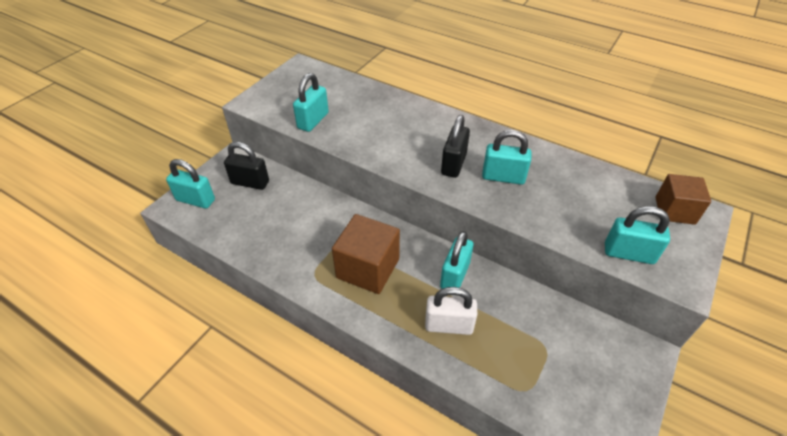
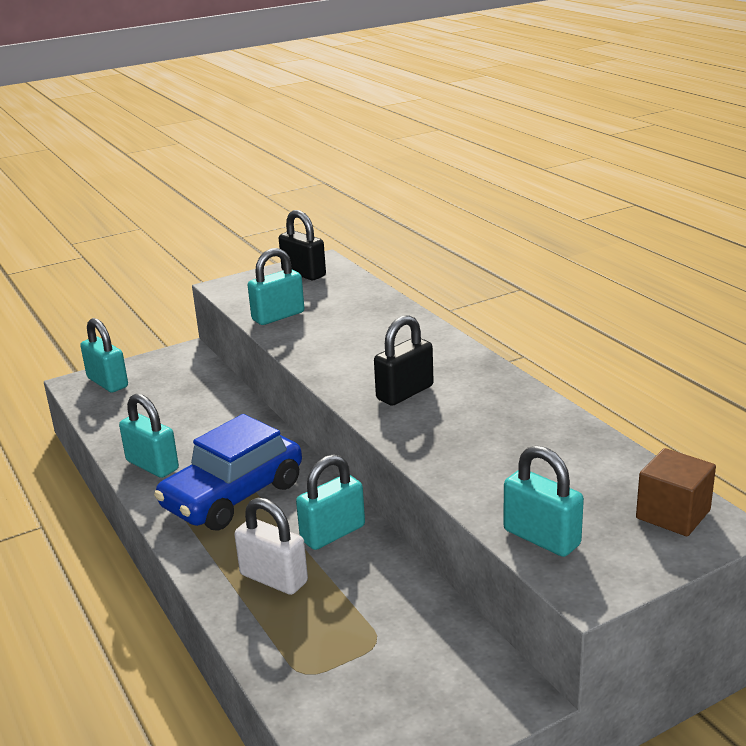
camera: 30 degrees right, 20 degrees down
(250, 182) = (180, 380): black padlock -> black padlock (303, 273)
(368, 268) = (233, 495): brown cube -> blue car
(503, 177) = (456, 420): turquoise padlock -> turquoise padlock (152, 465)

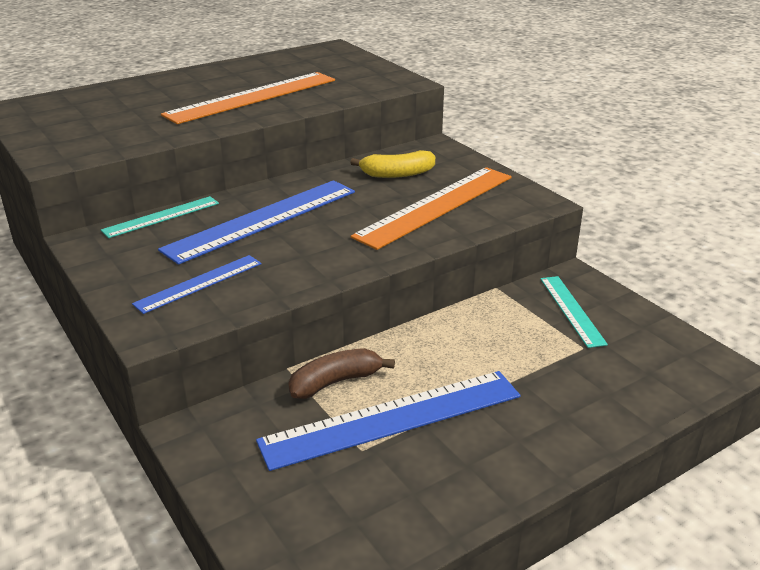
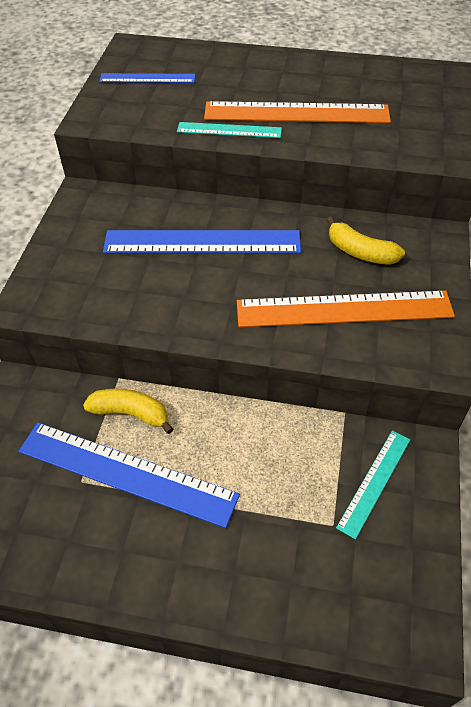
camera: 45 degrees right, 20 degrees up
(161, 217) = (146, 198): turquoise ruler -> turquoise ruler (229, 130)
(199, 283) = (94, 280): blue ruler -> blue ruler (147, 78)
(335, 382) = (131, 413): brown banana -> yellow banana

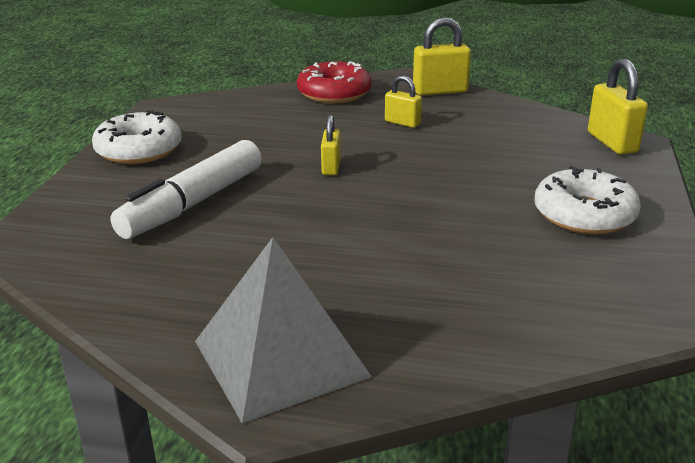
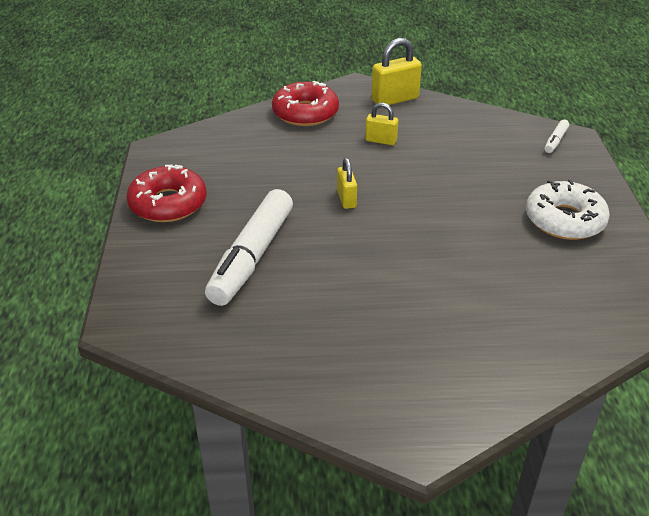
camera: 15 degrees left, 10 degrees up
(139, 150) = (168, 203): white donut -> red donut
(281, 358) = (406, 397): grey pyramid -> none
(612, 142) = (555, 141): yellow padlock -> white marker

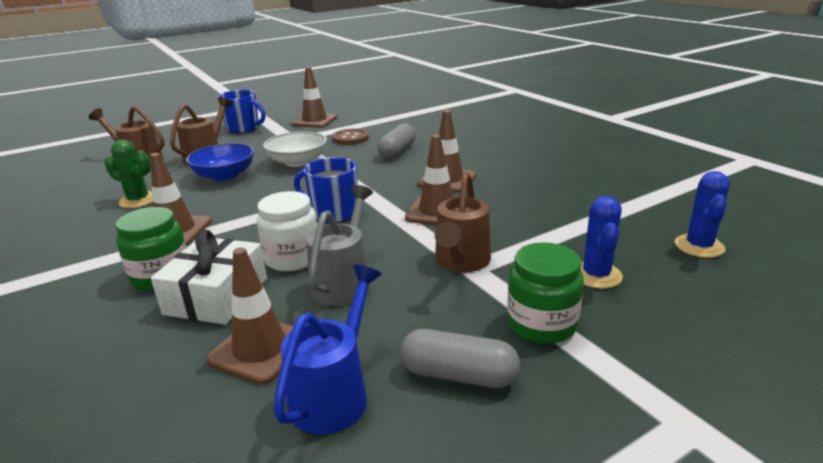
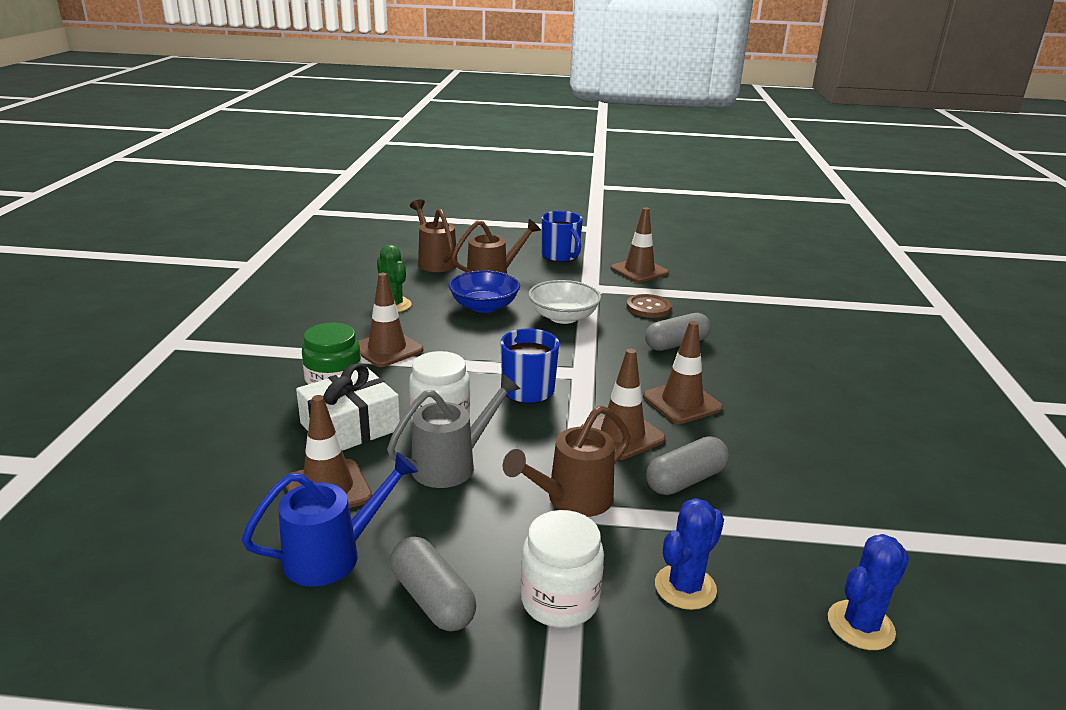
camera: 35 degrees right, 0 degrees up
(510, 219) = (685, 480): none -> grey capsule
(541, 324) = (560, 601): green jar -> white jar

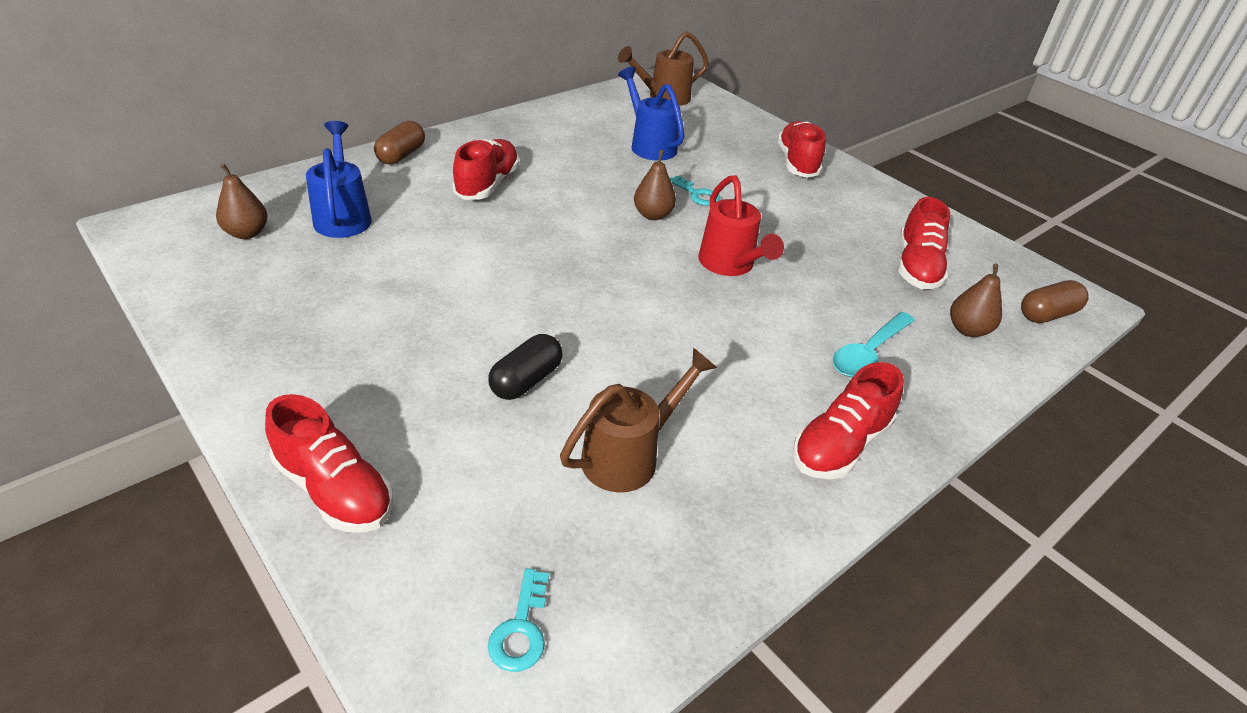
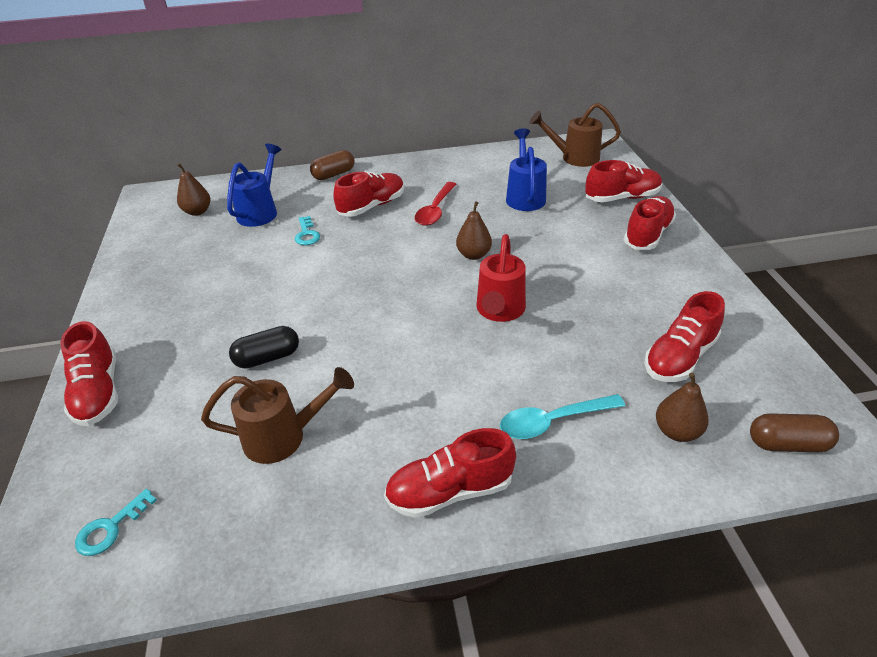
camera: 35 degrees right, 0 degrees up
(567, 175) = (435, 210): none -> red spoon
(697, 194) = (527, 245): turquoise key -> turquoise key (307, 234)
(744, 131) = (622, 198): none -> red shoe

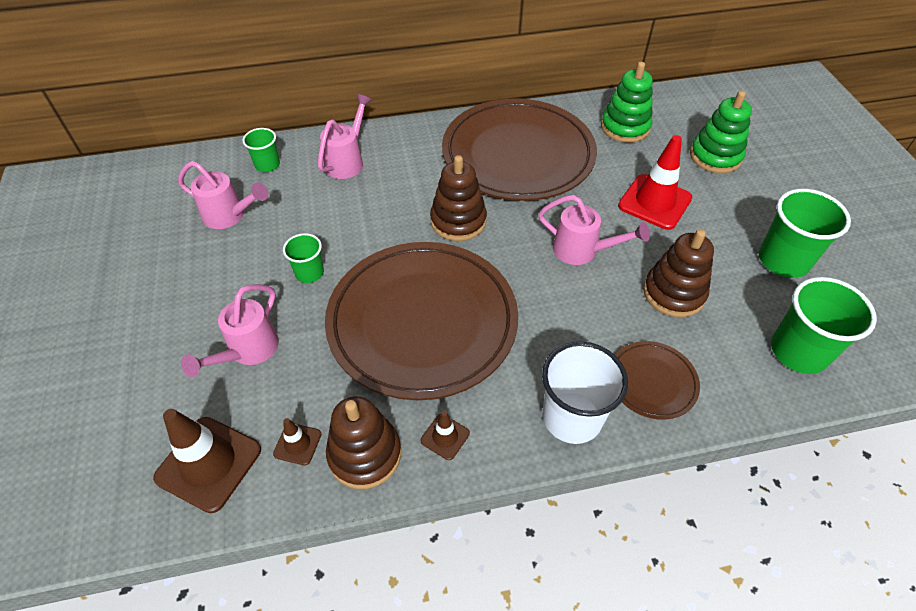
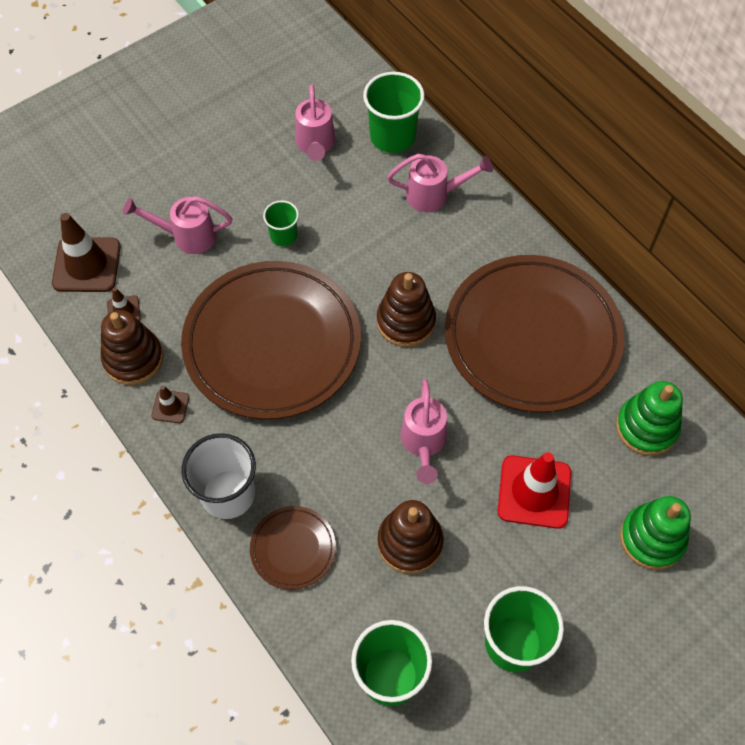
camera: 65 degrees right, 10 degrees up
(267, 165) = (392, 136): green cup -> green cup, size x1.78

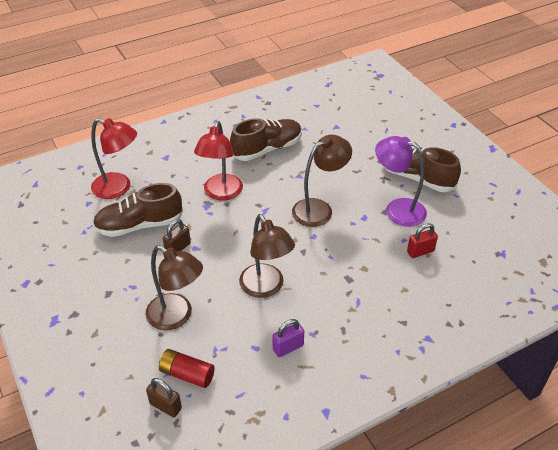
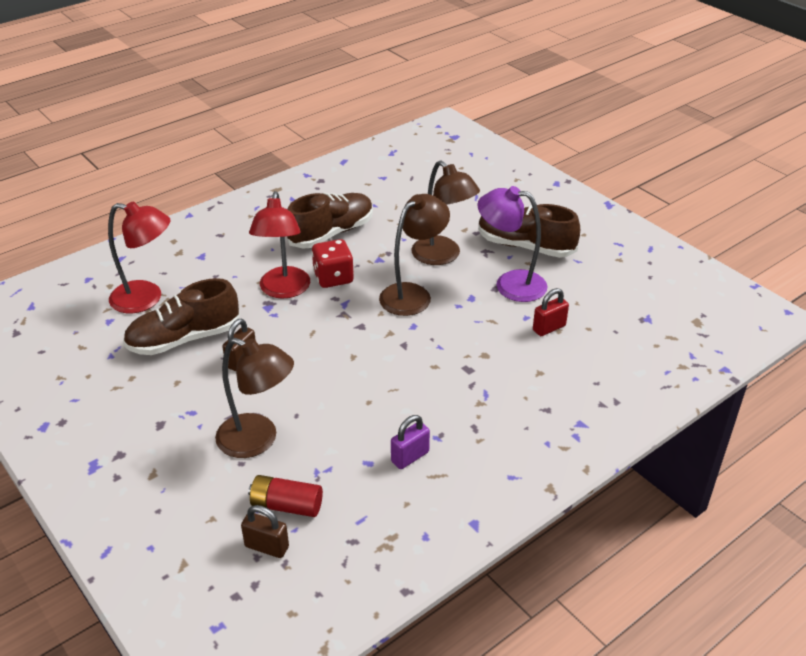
camera: 10 degrees left, 5 degrees down
(261, 187) = (333, 278): none -> red dice
(266, 288) = (366, 392): brown lamp -> brown lamp (442, 256)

● ● ● ● ●

TASK DIRECTIONS: Take the lines from the start of the entries through the line containing "(567, 175) = (435, 210): none -> red spoon" and set them down exactly, leaving out every picture.

EXPECTED ANSWER:
camera: 30 degrees right, 20 degrees down
(250, 182) = (180, 380): black padlock -> black padlock (303, 273)
(368, 268) = (233, 495): brown cube -> blue car
(503, 177) = (456, 420): turquoise padlock -> turquoise padlock (152, 465)

camera: 45 degrees right, 20 degrees up
(161, 217) = (146, 198): turquoise ruler -> turquoise ruler (229, 130)
(199, 283) = (94, 280): blue ruler -> blue ruler (147, 78)
(335, 382) = (131, 413): brown banana -> yellow banana

camera: 15 degrees left, 10 degrees up
(139, 150) = (168, 203): white donut -> red donut
(281, 358) = (406, 397): grey pyramid -> none
(612, 142) = (555, 141): yellow padlock -> white marker

camera: 35 degrees right, 0 degrees up
(510, 219) = (685, 480): none -> grey capsule
(541, 324) = (560, 601): green jar -> white jar

camera: 35 degrees right, 0 degrees up
(567, 175) = (435, 210): none -> red spoon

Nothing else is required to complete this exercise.